-- TO DO --
A line below contains "U104 pin PD6: TEMP2 -> J104/1", and a later one contains "RV1: 1M (0V, VA, wiper". Repeat both, with every line between them, exactly.

Before-and-after change records:
════
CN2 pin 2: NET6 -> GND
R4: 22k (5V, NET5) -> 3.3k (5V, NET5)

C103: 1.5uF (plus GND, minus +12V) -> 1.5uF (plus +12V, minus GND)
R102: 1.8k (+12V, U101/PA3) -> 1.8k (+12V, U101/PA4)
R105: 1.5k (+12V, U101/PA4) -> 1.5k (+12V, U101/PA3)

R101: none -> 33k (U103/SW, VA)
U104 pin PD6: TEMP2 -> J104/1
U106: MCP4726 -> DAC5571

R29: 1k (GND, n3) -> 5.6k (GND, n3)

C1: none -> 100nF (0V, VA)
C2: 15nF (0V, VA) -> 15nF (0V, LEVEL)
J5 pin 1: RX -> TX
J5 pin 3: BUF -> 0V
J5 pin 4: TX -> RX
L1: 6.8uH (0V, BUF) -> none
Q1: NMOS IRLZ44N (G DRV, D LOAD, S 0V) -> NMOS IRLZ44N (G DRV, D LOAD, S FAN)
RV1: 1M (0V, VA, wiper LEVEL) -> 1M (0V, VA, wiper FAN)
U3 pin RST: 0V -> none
════
-- SOLUTION TO THIS PROBLEM --
U104 pin PD6: TEMP2 -> J104/1
U106: MCP4726 -> DAC5571

R29: 1k (GND, n3) -> 5.6k (GND, n3)

C1: none -> 100nF (0V, VA)
C2: 15nF (0V, VA) -> 15nF (0V, LEVEL)
J5 pin 1: RX -> TX
J5 pin 3: BUF -> 0V
J5 pin 4: TX -> RX
L1: 6.8uH (0V, BUF) -> none
Q1: NMOS IRLZ44N (G DRV, D LOAD, S 0V) -> NMOS IRLZ44N (G DRV, D LOAD, S FAN)
RV1: 1M (0V, VA, wiper LEVEL) -> 1M (0V, VA, wiper FAN)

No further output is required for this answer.